## Problem description
Could you set down exactly the lines in the records below between the line holding "nemomegix (yellow) (3rd from left)" and the line holding "206, 549, 256>", inclusive?

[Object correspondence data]

────────────────

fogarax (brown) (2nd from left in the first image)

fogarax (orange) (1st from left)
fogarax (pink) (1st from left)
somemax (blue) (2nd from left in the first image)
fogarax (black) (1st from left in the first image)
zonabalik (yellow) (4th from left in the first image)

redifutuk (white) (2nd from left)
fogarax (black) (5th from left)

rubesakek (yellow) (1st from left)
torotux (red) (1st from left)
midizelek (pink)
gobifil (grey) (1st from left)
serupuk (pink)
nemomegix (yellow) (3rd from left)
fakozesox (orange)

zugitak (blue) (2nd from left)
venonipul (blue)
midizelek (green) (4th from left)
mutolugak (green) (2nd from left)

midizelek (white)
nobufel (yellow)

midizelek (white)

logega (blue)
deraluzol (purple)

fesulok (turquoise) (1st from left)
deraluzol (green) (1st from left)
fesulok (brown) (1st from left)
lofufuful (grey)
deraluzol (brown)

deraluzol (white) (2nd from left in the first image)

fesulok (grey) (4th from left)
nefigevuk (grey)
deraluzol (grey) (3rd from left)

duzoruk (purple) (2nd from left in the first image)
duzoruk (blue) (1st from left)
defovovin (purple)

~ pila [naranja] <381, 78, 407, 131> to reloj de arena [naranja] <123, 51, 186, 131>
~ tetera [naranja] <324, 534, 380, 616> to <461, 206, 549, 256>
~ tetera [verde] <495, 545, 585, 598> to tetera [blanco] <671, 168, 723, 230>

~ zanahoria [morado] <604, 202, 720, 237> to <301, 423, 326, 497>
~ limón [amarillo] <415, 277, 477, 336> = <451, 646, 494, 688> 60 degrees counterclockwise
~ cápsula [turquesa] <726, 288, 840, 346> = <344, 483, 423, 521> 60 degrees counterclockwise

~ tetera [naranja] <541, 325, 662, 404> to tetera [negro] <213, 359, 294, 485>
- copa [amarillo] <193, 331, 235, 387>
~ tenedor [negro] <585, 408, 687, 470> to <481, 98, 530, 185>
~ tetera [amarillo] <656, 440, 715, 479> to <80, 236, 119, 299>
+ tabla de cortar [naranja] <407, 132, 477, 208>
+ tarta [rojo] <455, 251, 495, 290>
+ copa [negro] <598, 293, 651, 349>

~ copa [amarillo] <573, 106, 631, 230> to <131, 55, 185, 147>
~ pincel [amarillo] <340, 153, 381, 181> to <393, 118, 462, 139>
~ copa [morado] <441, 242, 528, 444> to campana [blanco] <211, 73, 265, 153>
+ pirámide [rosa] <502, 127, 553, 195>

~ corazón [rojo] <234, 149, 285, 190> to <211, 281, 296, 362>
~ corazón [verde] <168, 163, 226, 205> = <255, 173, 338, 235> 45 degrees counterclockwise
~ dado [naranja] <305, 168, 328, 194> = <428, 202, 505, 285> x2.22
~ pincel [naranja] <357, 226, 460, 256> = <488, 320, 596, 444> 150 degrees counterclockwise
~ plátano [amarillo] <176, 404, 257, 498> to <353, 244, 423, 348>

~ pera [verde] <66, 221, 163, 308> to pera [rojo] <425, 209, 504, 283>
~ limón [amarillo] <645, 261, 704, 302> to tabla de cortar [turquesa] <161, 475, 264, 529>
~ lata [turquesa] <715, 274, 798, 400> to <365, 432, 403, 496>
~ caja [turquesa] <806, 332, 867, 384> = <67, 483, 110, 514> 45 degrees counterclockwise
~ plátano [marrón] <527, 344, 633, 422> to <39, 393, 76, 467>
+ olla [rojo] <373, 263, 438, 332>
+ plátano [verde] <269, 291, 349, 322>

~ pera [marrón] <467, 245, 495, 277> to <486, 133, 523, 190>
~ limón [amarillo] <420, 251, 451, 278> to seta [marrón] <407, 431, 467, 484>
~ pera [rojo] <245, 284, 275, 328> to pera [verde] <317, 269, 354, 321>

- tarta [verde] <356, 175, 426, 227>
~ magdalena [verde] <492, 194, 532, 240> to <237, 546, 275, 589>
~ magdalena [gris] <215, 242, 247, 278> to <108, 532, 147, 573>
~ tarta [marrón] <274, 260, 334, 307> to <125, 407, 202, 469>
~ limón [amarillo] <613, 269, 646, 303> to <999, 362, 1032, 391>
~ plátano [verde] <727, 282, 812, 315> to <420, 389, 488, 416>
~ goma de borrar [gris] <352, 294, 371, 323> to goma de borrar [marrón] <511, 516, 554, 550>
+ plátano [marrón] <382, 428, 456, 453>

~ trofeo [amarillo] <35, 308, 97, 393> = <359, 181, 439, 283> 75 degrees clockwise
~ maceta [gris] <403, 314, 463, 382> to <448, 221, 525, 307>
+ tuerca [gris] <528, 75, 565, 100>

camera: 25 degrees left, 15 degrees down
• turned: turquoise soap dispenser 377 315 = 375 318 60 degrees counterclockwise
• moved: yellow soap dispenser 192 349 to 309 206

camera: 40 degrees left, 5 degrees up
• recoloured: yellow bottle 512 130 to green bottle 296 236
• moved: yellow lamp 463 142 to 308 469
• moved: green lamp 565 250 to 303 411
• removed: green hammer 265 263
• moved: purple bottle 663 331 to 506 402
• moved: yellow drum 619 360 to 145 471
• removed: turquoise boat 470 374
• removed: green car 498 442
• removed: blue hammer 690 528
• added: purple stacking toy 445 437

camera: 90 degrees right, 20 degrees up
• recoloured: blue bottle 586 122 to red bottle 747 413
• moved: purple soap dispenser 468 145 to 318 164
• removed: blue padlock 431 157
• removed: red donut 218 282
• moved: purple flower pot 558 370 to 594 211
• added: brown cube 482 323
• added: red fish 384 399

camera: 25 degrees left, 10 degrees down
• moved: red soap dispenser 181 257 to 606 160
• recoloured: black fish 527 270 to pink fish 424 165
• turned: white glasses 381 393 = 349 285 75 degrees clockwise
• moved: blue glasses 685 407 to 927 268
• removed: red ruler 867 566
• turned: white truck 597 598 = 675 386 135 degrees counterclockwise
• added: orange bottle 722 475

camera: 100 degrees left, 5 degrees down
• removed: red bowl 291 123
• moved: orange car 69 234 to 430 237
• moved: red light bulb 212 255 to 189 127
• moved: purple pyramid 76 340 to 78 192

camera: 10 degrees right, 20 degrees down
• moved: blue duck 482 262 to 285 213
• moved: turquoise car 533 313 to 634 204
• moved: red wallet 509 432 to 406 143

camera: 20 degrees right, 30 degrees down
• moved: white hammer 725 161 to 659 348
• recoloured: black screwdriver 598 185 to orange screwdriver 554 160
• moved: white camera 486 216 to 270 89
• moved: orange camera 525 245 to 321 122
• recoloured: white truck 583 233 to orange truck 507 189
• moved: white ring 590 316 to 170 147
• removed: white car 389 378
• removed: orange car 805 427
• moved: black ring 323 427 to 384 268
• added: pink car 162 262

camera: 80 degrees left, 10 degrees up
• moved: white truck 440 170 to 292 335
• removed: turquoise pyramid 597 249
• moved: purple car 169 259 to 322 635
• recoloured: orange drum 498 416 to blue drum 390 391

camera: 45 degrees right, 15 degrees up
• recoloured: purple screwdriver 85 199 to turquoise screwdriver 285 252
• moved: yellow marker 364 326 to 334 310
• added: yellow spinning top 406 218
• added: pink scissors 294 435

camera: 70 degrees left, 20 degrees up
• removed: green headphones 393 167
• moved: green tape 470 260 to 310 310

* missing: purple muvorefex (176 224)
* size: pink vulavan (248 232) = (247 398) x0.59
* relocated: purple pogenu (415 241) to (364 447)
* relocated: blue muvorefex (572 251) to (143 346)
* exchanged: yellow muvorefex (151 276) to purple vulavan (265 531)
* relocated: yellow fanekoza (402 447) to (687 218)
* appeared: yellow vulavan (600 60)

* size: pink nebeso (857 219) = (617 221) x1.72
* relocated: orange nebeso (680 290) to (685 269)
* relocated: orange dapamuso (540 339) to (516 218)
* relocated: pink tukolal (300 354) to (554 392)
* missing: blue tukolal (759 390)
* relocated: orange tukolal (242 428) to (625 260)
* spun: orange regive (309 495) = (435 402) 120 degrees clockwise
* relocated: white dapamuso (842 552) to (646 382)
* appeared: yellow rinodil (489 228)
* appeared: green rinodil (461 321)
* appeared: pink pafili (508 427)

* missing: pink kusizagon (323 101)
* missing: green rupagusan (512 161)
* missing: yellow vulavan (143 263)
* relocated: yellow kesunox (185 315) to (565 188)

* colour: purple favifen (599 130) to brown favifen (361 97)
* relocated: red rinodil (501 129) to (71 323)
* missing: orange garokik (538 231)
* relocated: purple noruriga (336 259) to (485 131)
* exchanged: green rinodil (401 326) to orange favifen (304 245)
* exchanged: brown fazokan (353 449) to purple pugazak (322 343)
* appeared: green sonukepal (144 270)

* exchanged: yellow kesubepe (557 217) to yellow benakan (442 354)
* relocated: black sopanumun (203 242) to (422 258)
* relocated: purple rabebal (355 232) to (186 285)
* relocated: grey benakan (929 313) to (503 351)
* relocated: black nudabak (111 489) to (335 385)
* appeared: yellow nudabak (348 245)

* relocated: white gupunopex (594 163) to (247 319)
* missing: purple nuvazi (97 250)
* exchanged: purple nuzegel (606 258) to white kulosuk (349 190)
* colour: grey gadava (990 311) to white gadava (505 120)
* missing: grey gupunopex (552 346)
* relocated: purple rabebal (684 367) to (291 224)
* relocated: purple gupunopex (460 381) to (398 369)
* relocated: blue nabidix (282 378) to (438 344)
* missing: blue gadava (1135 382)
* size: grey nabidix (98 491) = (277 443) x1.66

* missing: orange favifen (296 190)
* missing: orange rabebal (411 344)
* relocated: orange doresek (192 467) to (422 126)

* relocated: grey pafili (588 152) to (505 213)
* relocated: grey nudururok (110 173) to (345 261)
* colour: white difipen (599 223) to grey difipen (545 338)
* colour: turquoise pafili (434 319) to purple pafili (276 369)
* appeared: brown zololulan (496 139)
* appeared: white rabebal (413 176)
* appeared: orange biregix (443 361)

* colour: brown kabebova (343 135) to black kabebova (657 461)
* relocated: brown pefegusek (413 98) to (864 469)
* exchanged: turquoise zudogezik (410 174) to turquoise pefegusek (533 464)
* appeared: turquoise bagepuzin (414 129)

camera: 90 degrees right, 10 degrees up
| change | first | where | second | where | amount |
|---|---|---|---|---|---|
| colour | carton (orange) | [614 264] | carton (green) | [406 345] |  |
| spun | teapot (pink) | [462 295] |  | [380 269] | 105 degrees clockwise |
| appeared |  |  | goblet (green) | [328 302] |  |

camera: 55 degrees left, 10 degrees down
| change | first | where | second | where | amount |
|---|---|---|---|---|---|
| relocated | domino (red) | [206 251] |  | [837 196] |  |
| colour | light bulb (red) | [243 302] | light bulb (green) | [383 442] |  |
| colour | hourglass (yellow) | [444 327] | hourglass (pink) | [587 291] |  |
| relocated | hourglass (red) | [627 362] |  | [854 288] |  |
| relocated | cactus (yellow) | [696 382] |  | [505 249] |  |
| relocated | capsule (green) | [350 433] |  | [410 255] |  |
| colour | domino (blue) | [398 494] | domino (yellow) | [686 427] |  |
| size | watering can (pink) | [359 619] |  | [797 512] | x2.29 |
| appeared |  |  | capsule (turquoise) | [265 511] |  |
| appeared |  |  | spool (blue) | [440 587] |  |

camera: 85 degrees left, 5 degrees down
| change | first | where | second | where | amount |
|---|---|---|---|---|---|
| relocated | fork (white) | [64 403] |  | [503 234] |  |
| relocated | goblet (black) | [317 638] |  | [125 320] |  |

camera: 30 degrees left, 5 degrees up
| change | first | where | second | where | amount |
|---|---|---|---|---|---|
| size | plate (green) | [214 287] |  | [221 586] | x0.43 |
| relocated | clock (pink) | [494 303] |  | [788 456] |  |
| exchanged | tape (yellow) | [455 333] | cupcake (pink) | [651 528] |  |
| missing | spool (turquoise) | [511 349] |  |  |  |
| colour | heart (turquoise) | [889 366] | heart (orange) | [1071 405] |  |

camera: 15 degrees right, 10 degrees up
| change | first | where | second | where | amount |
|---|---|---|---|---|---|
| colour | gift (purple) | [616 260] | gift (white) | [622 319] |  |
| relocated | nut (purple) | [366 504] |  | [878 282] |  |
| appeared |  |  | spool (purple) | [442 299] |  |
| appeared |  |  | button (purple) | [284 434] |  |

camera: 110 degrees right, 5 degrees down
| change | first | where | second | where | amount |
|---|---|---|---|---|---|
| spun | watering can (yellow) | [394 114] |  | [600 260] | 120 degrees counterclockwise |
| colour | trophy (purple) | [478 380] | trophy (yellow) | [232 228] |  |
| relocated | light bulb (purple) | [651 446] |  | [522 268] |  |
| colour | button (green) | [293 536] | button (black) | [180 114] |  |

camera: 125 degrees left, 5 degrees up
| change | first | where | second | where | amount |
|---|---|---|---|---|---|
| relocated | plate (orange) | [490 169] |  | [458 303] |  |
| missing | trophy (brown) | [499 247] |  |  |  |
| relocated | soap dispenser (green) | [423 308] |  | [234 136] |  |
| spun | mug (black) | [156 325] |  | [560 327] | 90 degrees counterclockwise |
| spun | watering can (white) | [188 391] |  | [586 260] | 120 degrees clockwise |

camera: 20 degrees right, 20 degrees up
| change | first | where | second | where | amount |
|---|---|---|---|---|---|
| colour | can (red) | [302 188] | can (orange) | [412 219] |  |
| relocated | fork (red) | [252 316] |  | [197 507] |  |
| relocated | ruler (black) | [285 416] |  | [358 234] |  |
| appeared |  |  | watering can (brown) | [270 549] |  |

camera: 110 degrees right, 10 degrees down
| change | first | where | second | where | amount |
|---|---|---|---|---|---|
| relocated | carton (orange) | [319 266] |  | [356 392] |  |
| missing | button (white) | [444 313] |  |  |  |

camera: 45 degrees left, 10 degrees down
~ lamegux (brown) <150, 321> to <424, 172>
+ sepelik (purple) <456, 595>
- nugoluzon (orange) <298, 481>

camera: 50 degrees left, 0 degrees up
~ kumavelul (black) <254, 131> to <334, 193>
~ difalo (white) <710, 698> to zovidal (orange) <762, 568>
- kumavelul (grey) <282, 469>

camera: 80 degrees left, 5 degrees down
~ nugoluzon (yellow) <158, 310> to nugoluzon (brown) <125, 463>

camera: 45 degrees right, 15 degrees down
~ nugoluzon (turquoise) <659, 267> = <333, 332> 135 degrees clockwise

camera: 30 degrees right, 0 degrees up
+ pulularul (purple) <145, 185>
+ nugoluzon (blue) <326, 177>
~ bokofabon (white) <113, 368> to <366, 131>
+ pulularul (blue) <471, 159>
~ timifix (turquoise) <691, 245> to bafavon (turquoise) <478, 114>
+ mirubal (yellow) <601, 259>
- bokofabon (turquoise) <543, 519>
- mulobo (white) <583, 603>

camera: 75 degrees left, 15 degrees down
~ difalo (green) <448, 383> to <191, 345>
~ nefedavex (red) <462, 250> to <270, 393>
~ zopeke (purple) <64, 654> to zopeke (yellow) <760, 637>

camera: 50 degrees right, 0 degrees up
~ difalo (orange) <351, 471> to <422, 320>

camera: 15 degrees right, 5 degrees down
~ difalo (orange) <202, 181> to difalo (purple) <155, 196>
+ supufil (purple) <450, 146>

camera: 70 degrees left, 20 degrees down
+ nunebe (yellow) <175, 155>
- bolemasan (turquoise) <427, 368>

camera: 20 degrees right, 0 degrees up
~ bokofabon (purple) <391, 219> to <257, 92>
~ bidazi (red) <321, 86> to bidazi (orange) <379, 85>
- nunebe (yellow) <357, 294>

────────────────

## Answer box
nemomegix (yellow) (3rd from left)
fakozesox (orange)

zugitak (blue) (2nd from left)
venonipul (blue)
midizelek (green) (4th from left)
mutolugak (green) (2nd from left)

midizelek (white)
nobufel (yellow)

midizelek (white)

logega (blue)
deraluzol (purple)

fesulok (turquoise) (1st from left)
deraluzol (green) (1st from left)
fesulok (brown) (1st from left)
lofufuful (grey)
deraluzol (brown)

deraluzol (white) (2nd from left in the first image)

fesulok (grey) (4th from left)
nefigevuk (grey)
deraluzol (grey) (3rd from left)

duzoruk (purple) (2nd from left in the first image)
duzoruk (blue) (1st from left)
defovovin (purple)

~ pila [naranja] <381, 78, 407, 131> to reloj de arena [naranja] <123, 51, 186, 131>
~ tetera [naranja] <324, 534, 380, 616> to <461, 206, 549, 256>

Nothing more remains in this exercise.